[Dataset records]
=======
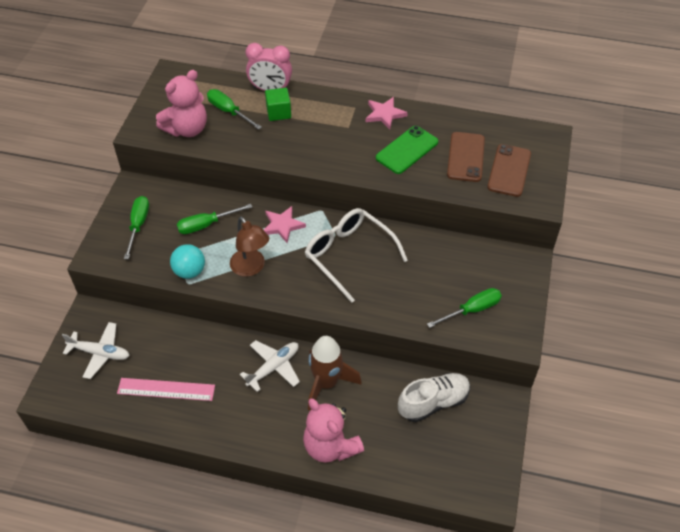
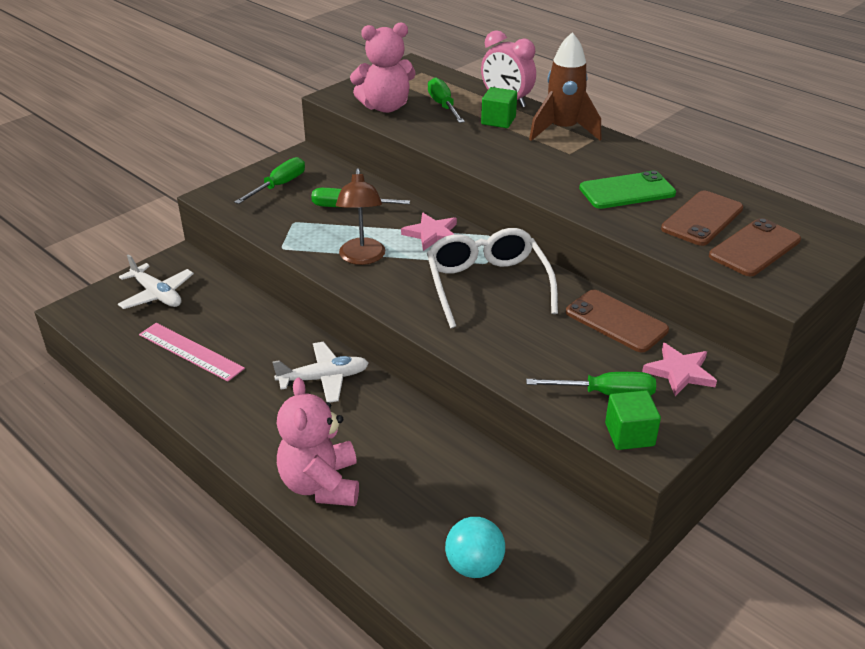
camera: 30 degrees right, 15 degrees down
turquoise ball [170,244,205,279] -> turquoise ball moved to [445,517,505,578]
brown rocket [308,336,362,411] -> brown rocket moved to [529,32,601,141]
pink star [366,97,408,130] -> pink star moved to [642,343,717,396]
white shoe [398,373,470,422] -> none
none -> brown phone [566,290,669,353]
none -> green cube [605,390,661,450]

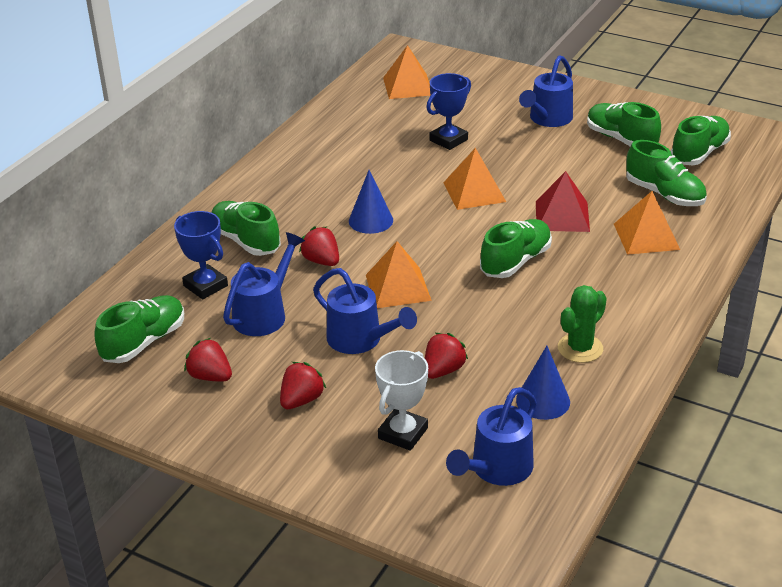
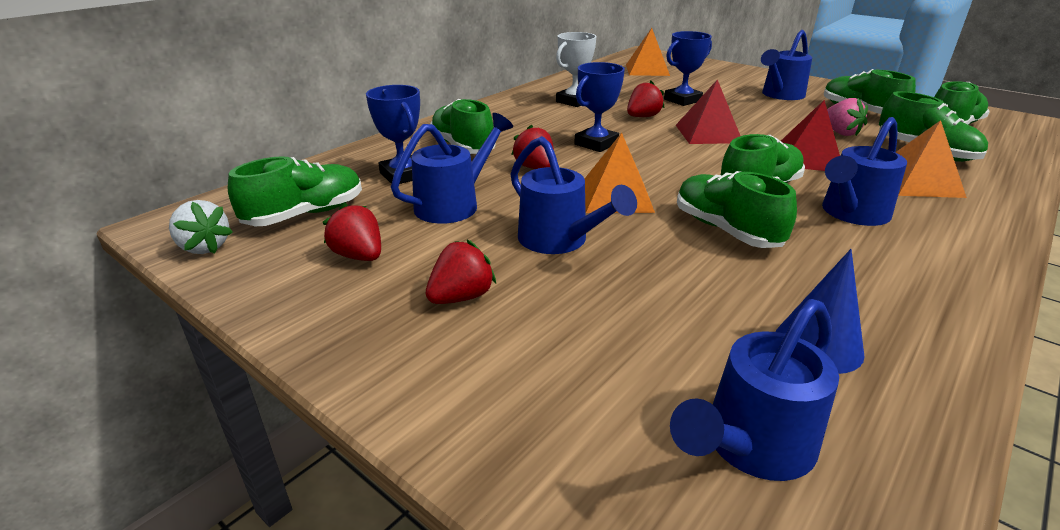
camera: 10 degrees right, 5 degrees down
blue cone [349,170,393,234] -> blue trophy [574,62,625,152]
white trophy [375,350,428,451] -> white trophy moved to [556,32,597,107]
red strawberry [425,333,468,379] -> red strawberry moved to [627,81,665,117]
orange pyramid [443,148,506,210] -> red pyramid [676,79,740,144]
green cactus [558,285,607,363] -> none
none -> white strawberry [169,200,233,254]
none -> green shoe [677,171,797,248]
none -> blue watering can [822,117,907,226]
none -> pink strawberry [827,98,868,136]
=======
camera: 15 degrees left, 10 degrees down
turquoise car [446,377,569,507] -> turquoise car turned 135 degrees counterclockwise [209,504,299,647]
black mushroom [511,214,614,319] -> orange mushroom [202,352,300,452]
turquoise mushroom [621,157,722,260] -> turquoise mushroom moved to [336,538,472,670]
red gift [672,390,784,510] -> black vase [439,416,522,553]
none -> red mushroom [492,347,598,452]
=======
Problem description:
Without the pictures, give again exactly the lines above starting at the line containing "camera: 30 degrees right, 15 degrees down" and ending at the line containing "none -> pink strawberry [827,98,868,136]".

Problem solution:
camera: 30 degrees right, 15 degrees down
turquoise ball [170,244,205,279] -> turquoise ball moved to [445,517,505,578]
brown rocket [308,336,362,411] -> brown rocket moved to [529,32,601,141]
pink star [366,97,408,130] -> pink star moved to [642,343,717,396]
white shoe [398,373,470,422] -> none
none -> brown phone [566,290,669,353]
none -> green cube [605,390,661,450]

camera: 10 degrees right, 5 degrees down
blue cone [349,170,393,234] -> blue trophy [574,62,625,152]
white trophy [375,350,428,451] -> white trophy moved to [556,32,597,107]
red strawberry [425,333,468,379] -> red strawberry moved to [627,81,665,117]
orange pyramid [443,148,506,210] -> red pyramid [676,79,740,144]
green cactus [558,285,607,363] -> none
none -> white strawberry [169,200,233,254]
none -> green shoe [677,171,797,248]
none -> blue watering can [822,117,907,226]
none -> pink strawberry [827,98,868,136]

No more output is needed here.